◆ Object transformation records ◆
◆ ◆ ◆ ◆ ◆ ◆ ◆

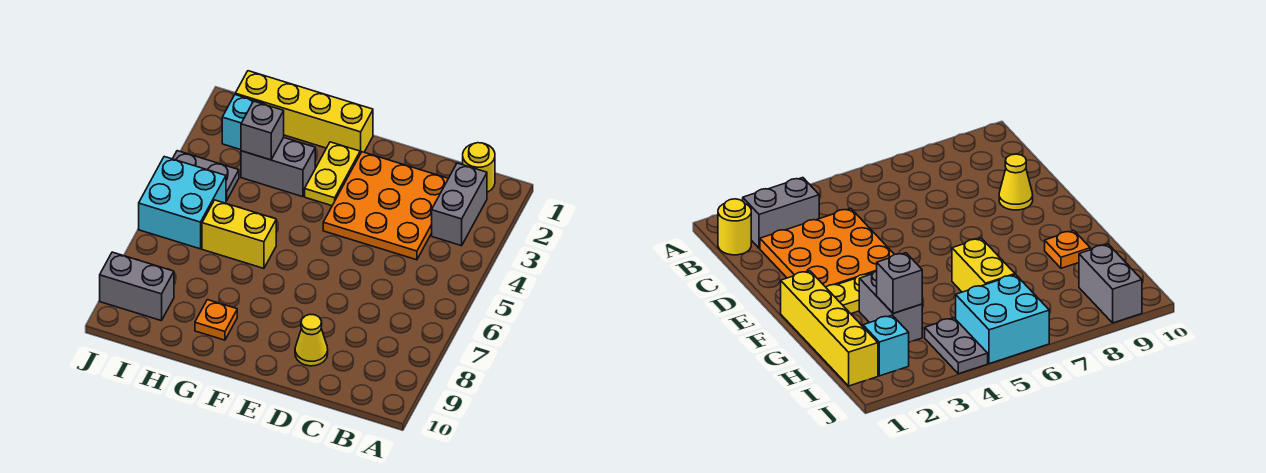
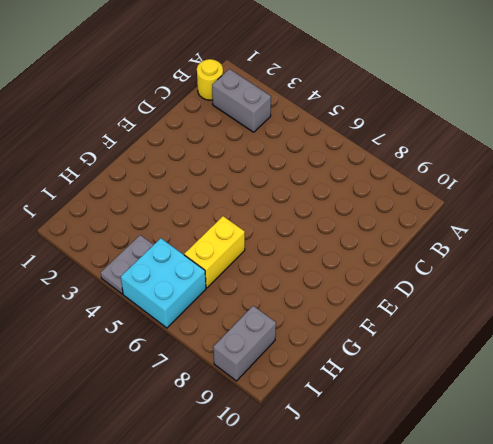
none -> orange plate C2:E4 level 1
none -> yellow cone D9 level 1
none -> yellow brick F1:I1 level 1

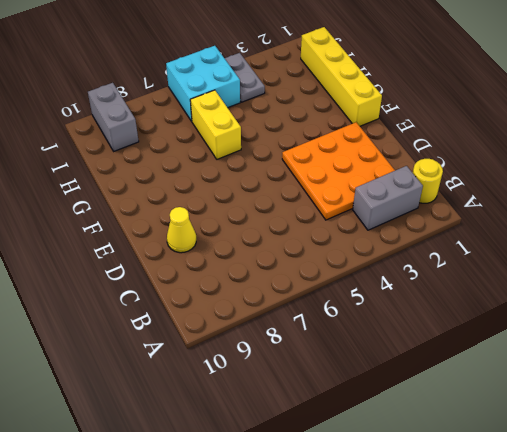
none -> yellow plate F2:F3 level 1
none -> grey brick G3:H3 level 1
none -> orange plate G9 level 1

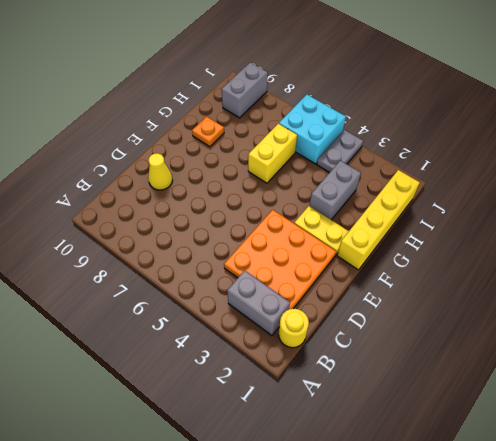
none -> cyan brick I2 level 1
none -> grey brick H3 level 2

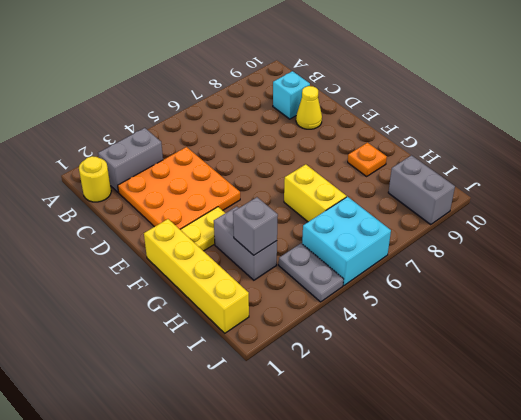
cyan brick C9 level 1 -> cyan brick I2 level 1

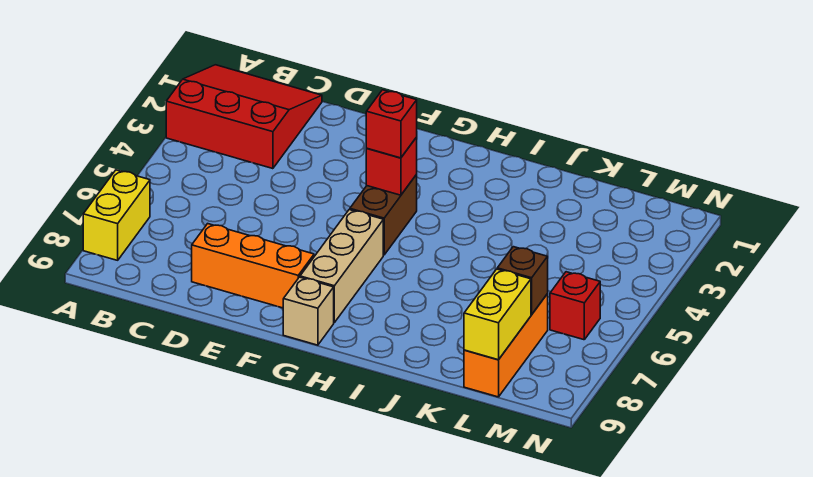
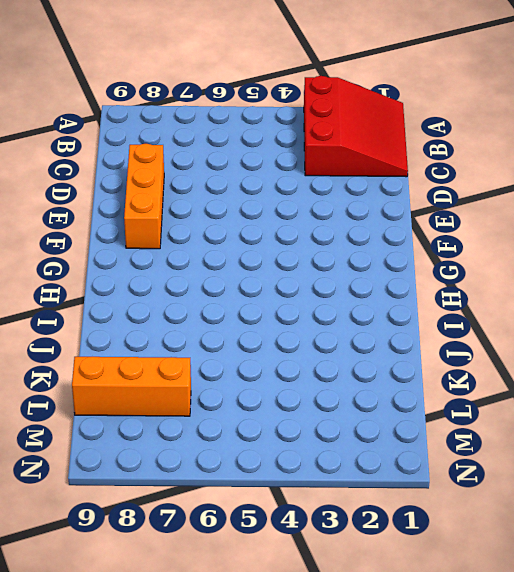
none -> yellow brick A7:A8 level 1
none -> brown brick G4:G5 level 1
none -> tan brick G6:G8 level 1

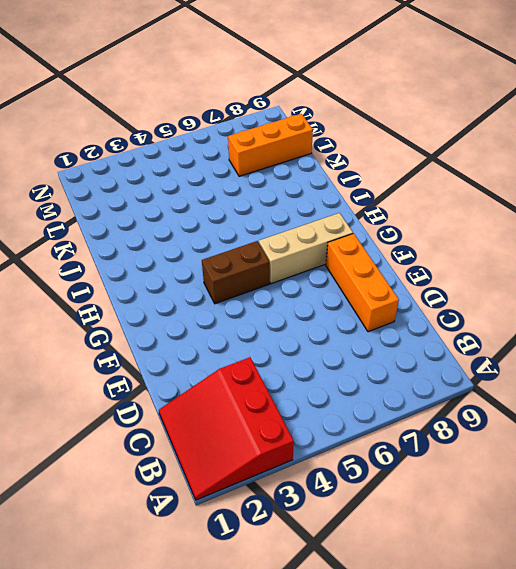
none -> yellow brick A7:A8 level 1
none -> tan brick G9 level 1
none -> red brick M6 level 1

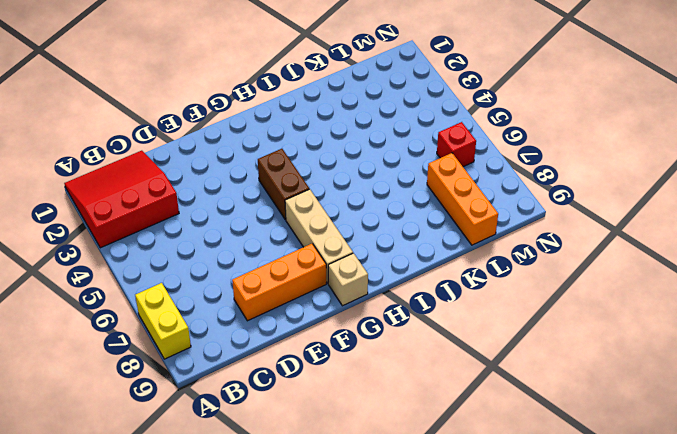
none -> red brick G4 level 2
none -> brown brick L7 level 2
none -> yellow brick L8:L9 level 2

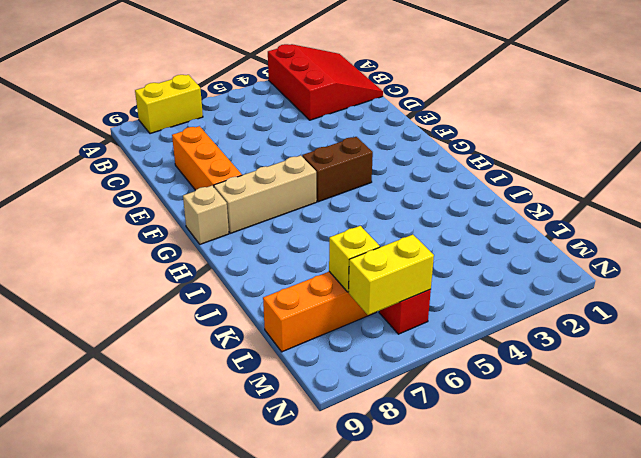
yellow brick L7 level 2 -> brown brick L7 level 2
yellow brick M6:M7 level 2 -> yellow brick L8:L9 level 2
none -> red brick G4 level 2
none -> red brick G4 level 3

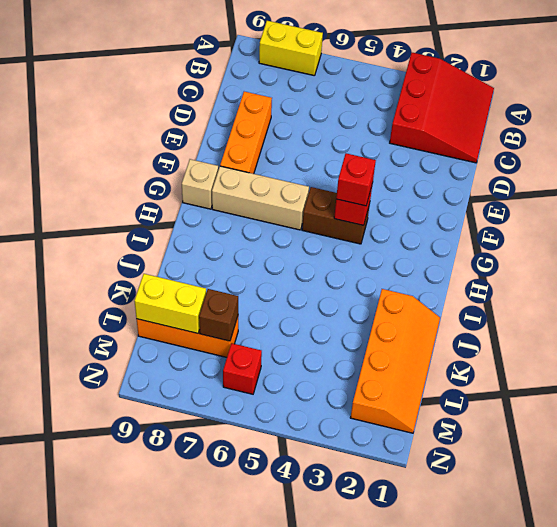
orange slope J1:M2 level 1 top 2 -> none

◆ ◆ ◆ ◆ ◆ ◆ ◆

◆ Exercise objective ◆
Tell how many lines in the records above carry the word "brown". Only the number should appear in the reply.

◆ Worked solution ◆
3